*MATERIAL FOR THE TASK*.

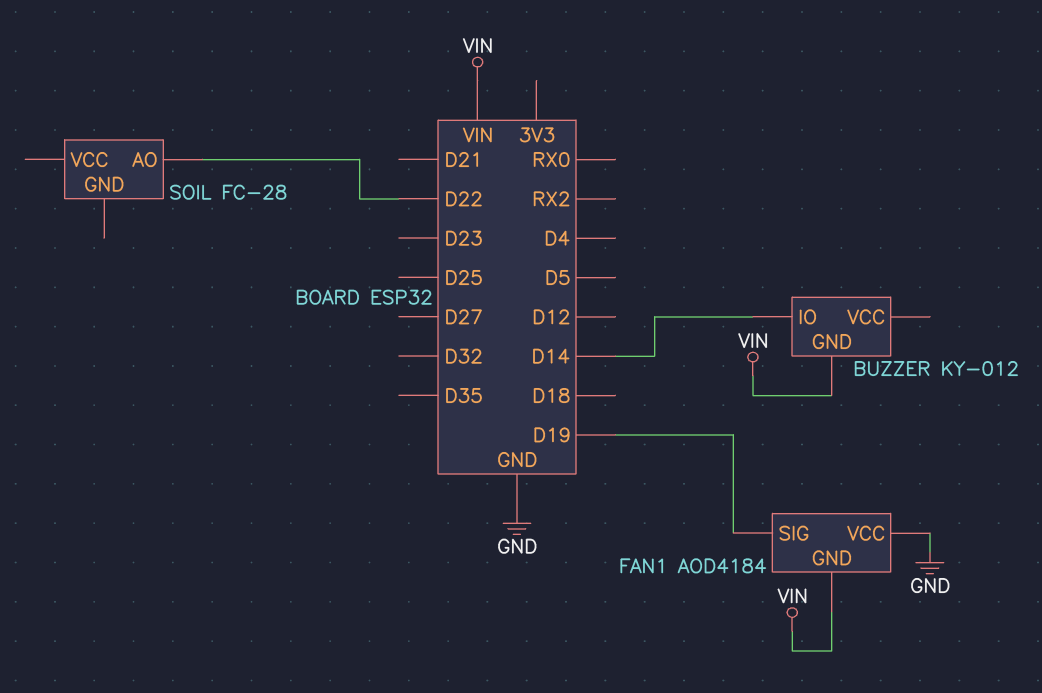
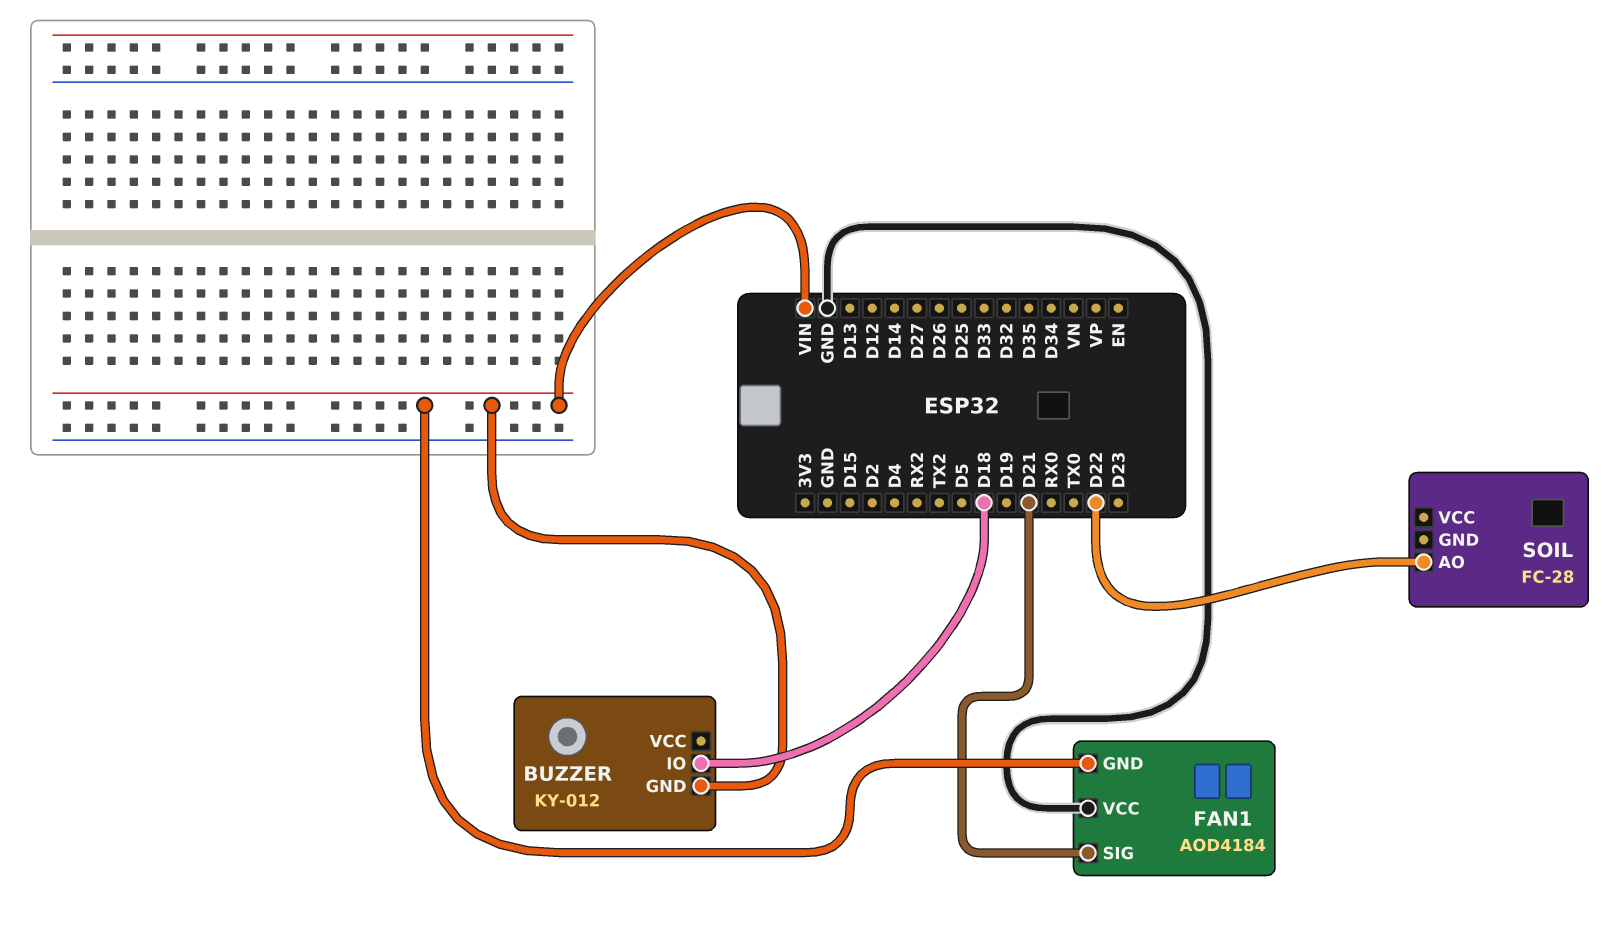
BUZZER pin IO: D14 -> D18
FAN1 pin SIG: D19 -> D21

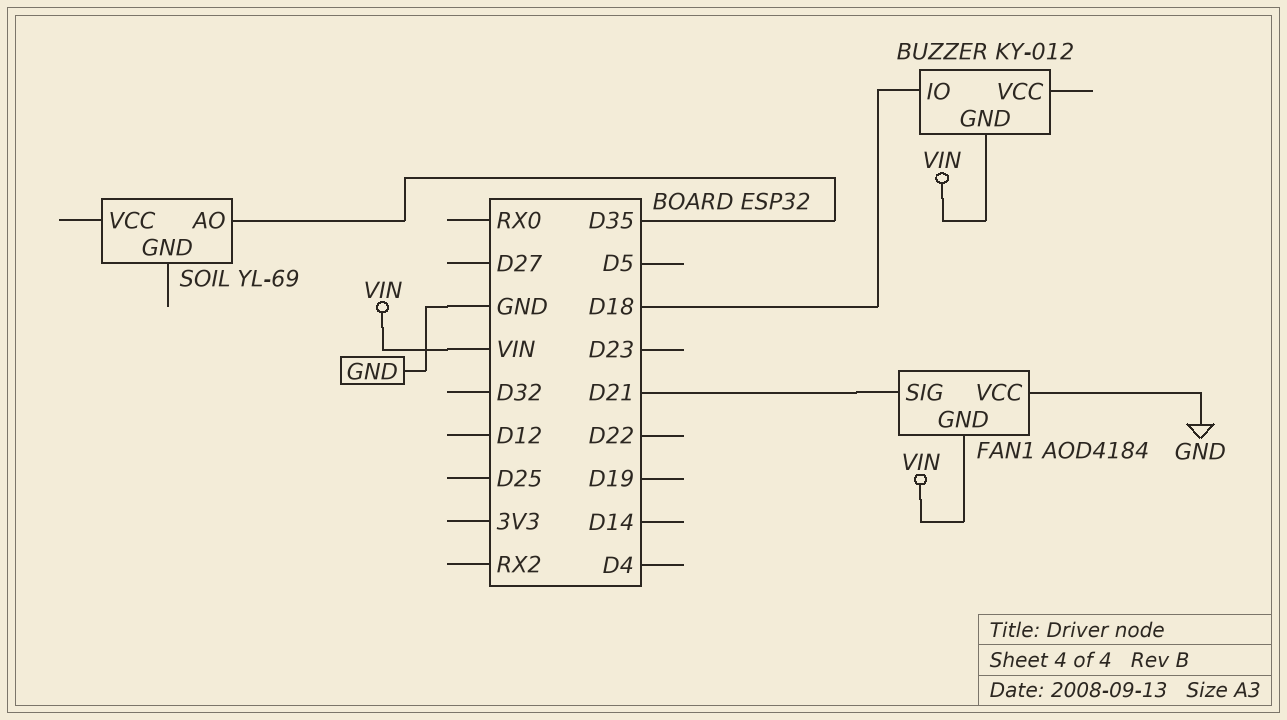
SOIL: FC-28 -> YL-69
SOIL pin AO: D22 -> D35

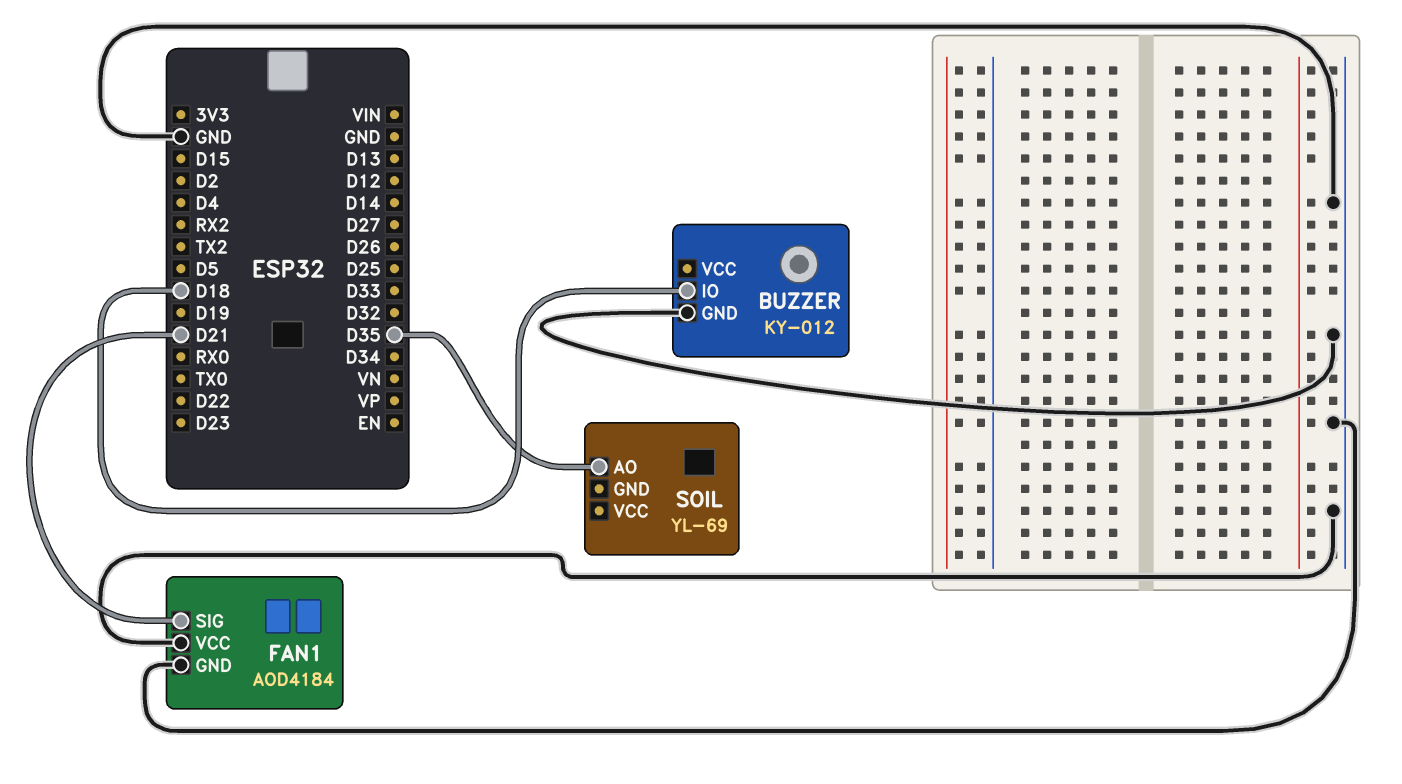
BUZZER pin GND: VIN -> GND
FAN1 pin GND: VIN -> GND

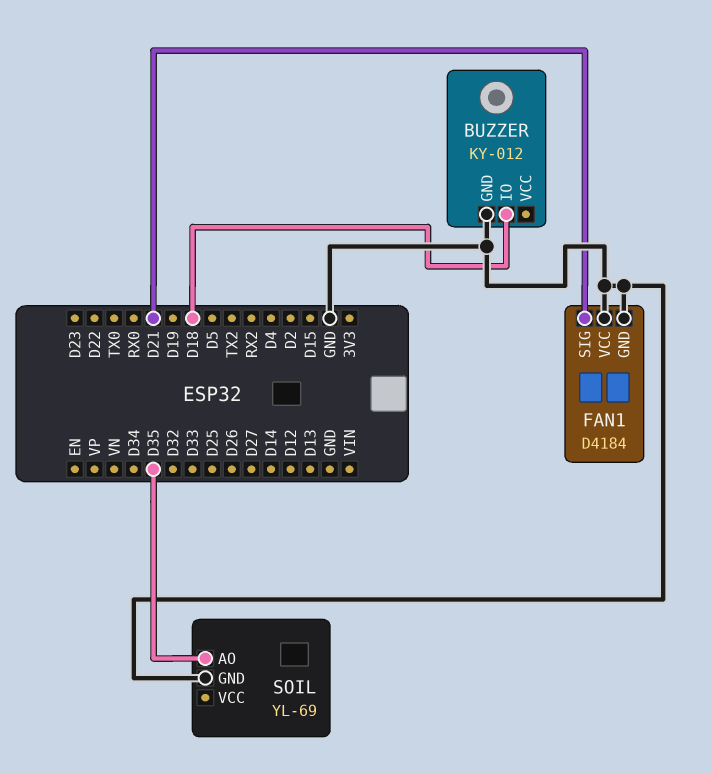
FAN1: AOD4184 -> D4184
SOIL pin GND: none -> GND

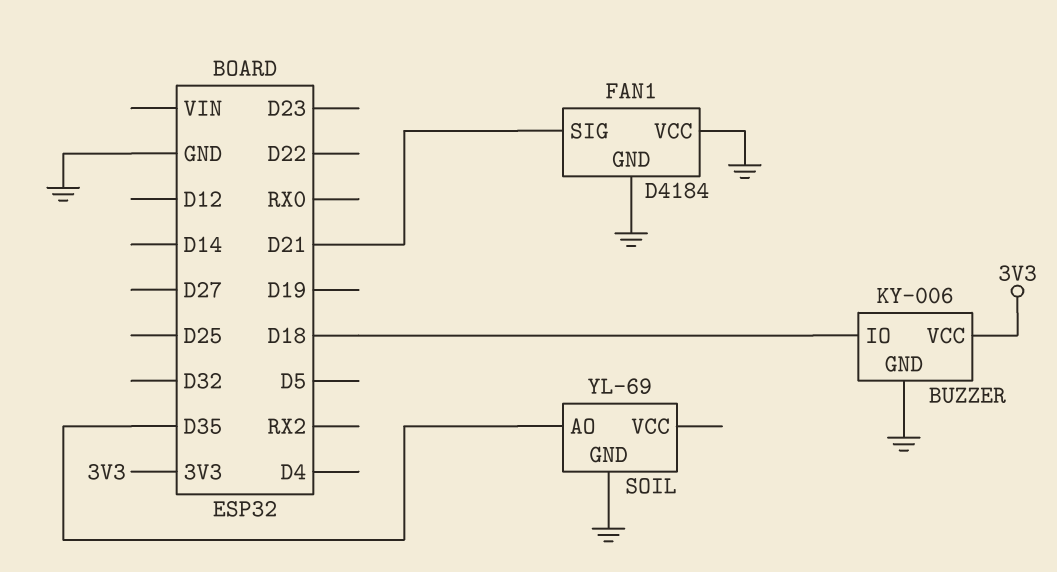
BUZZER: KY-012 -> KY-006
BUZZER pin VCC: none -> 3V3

*PROBLEM DETAILS*. Find the line containing "SOIL: FC-28 -> YL-69" in the listing above. Restate it and every line after it, word for word, through the final line, leaving out the pictures.

*EXERCISE ANSWER*.
SOIL: FC-28 -> YL-69
SOIL pin AO: D22 -> D35

BUZZER pin GND: VIN -> GND
FAN1 pin GND: VIN -> GND

FAN1: AOD4184 -> D4184
SOIL pin GND: none -> GND

BUZZER: KY-012 -> KY-006
BUZZER pin VCC: none -> 3V3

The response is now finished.